Source data:
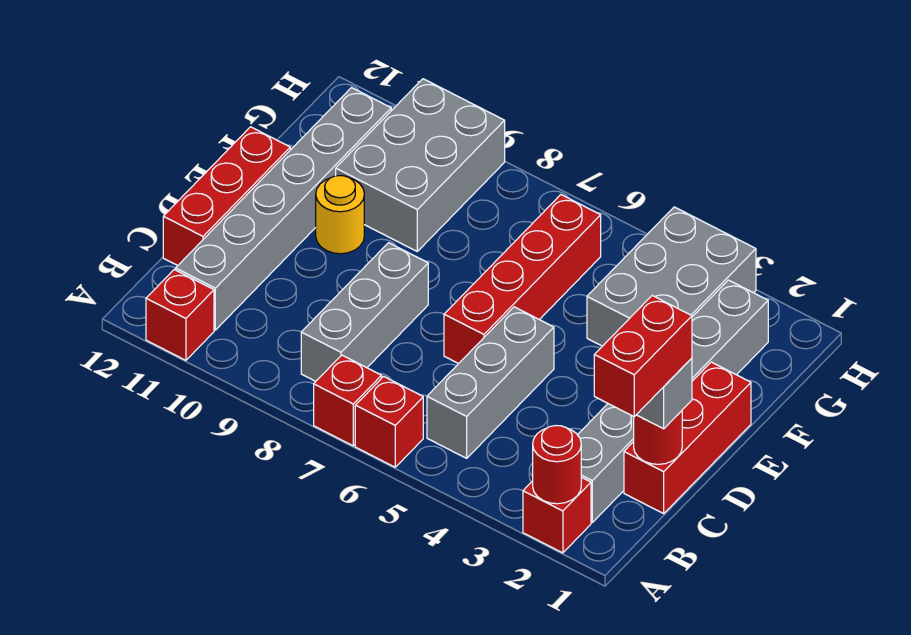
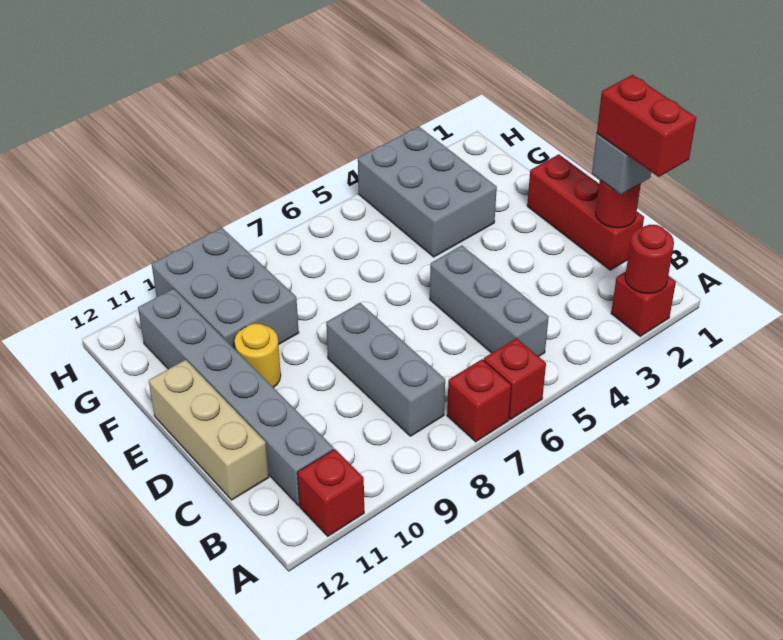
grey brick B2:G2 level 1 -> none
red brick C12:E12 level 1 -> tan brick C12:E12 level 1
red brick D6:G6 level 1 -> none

Exercise instructions:
In the listing above, find the line with "red brick C12:E12", then copy it and every later line exactly, through the last line, and nothing else.

Answer to this exercise:
red brick C12:E12 level 1 -> tan brick C12:E12 level 1
red brick D6:G6 level 1 -> none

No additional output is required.